--- DATASET RECORDS Enclosed Below ---

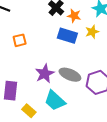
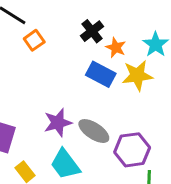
yellow star: (92, 32) -> (137, 75), size x1.5
orange square: (20, 40) -> (34, 40), moved, turned -32

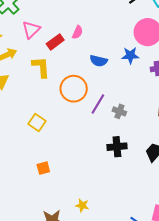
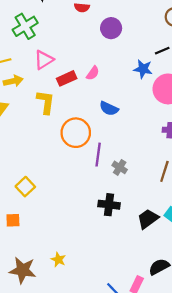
blue star: (130, 55) -> (143, 69), moved
purple line: (98, 104) -> (98, 155), turned -35
yellow square: (37, 122) -> (25, 187), moved
orange square: (43, 168) -> (13, 220), moved

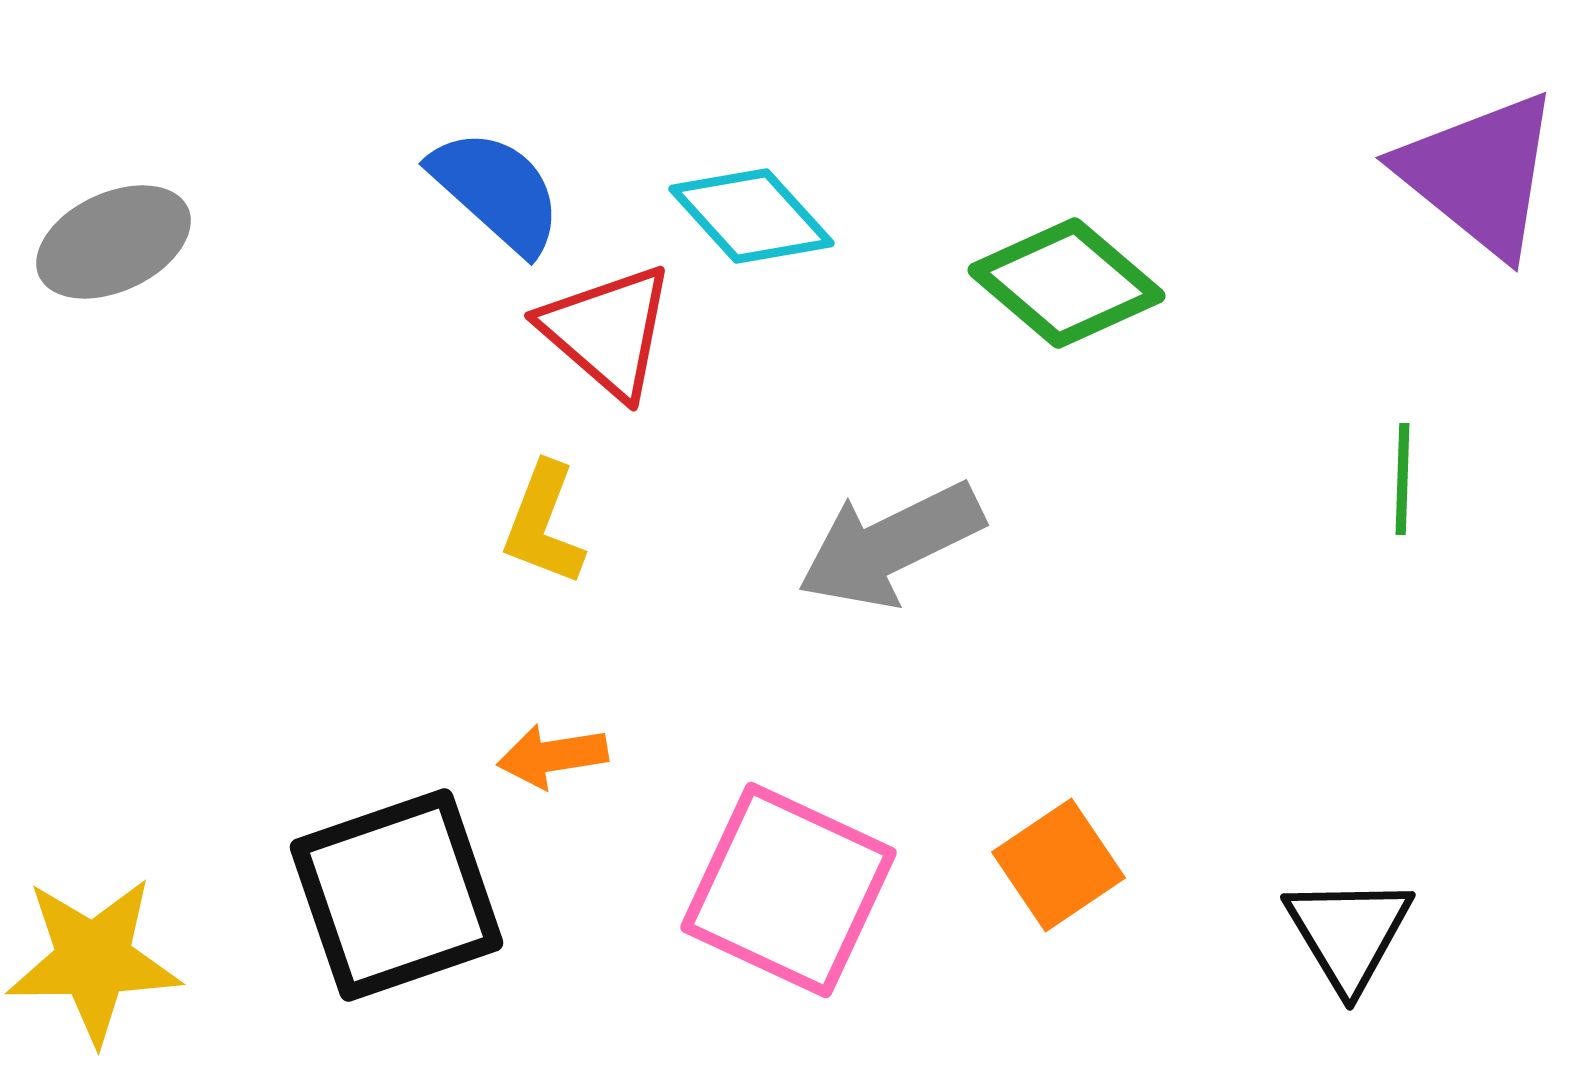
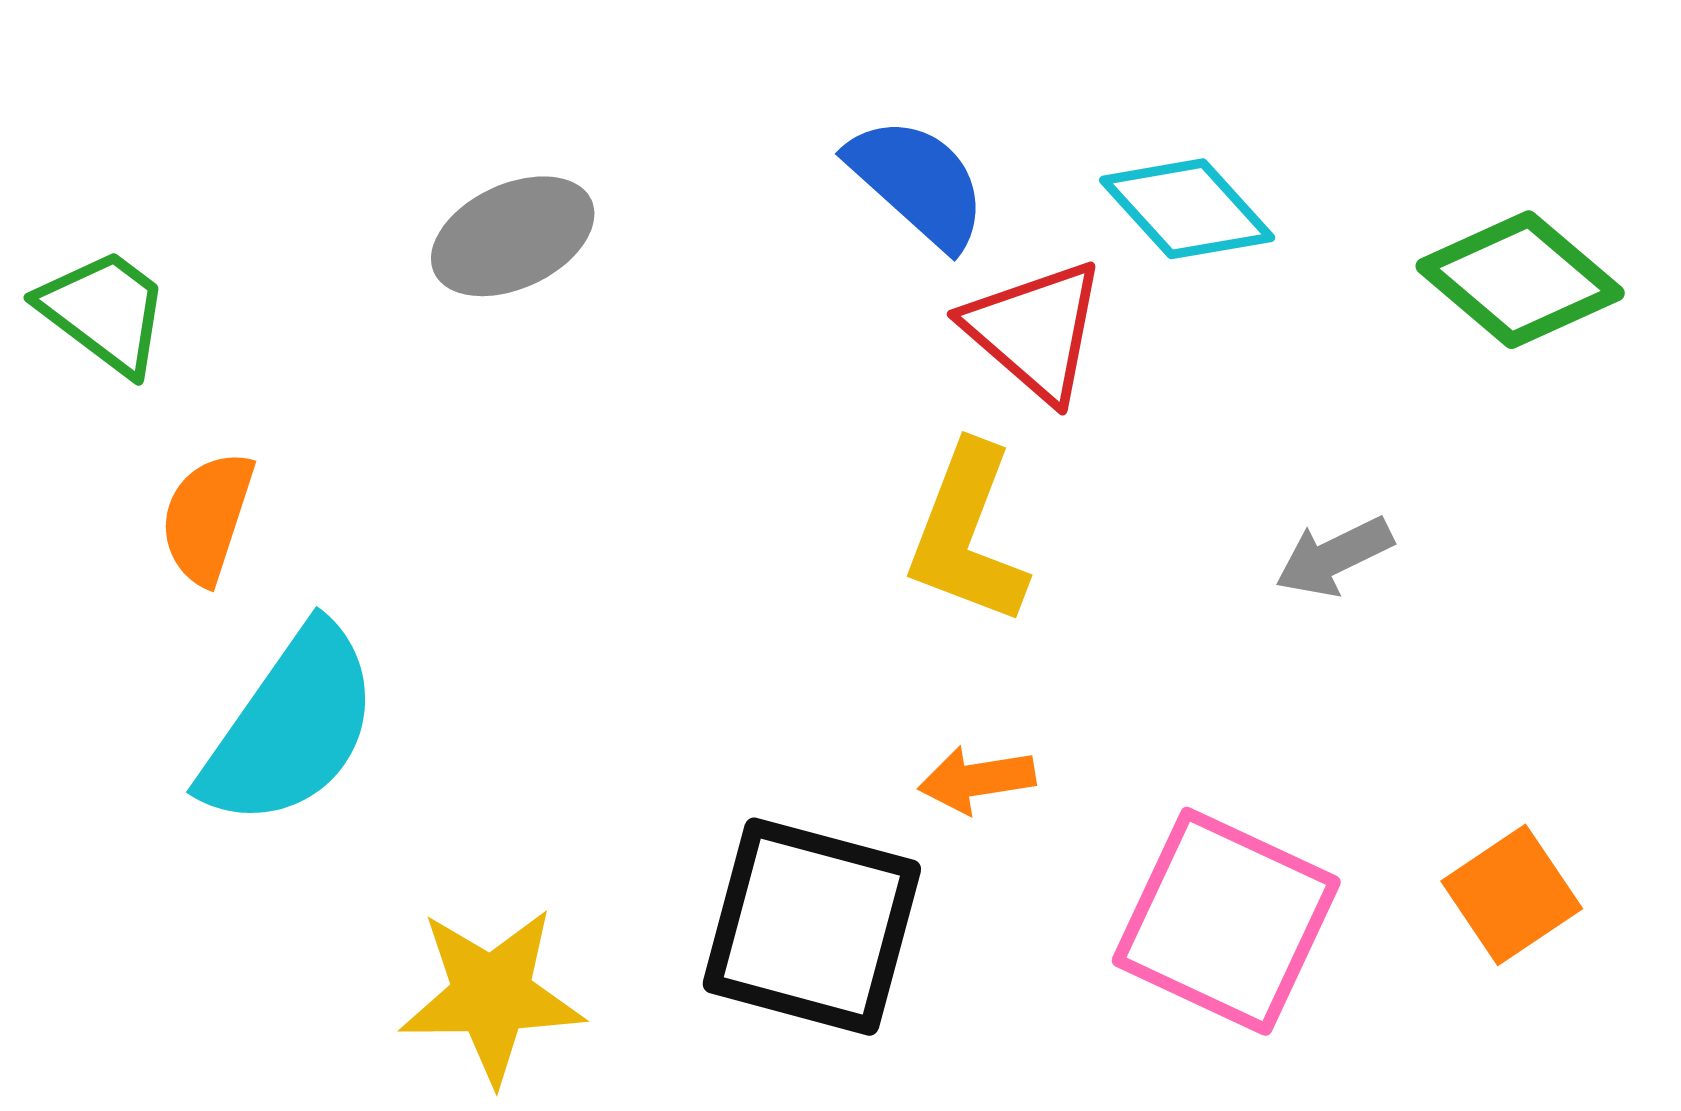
yellow L-shape: (544, 524) -> (967, 534), size x1.4
gray arrow: (891, 545) -> (1334, 557), size x0.6
black square: (397, 895) -> (812, 927), turned 34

--- End of Enclosed DATASET RECORDS ---

> [INSTRUCTIONS FOR THE TASK]:
All of the entries above are to be written out exactly, with no pictures.

> [RESULT FOR THIS TASK]:
yellow star: (92, 32) -> (137, 75), size x1.5
orange square: (20, 40) -> (34, 40), moved, turned -32

blue star: (130, 55) -> (143, 69), moved
purple line: (98, 104) -> (98, 155), turned -35
yellow square: (37, 122) -> (25, 187), moved
orange square: (43, 168) -> (13, 220), moved

yellow L-shape: (544, 524) -> (967, 534), size x1.4
gray arrow: (891, 545) -> (1334, 557), size x0.6
black square: (397, 895) -> (812, 927), turned 34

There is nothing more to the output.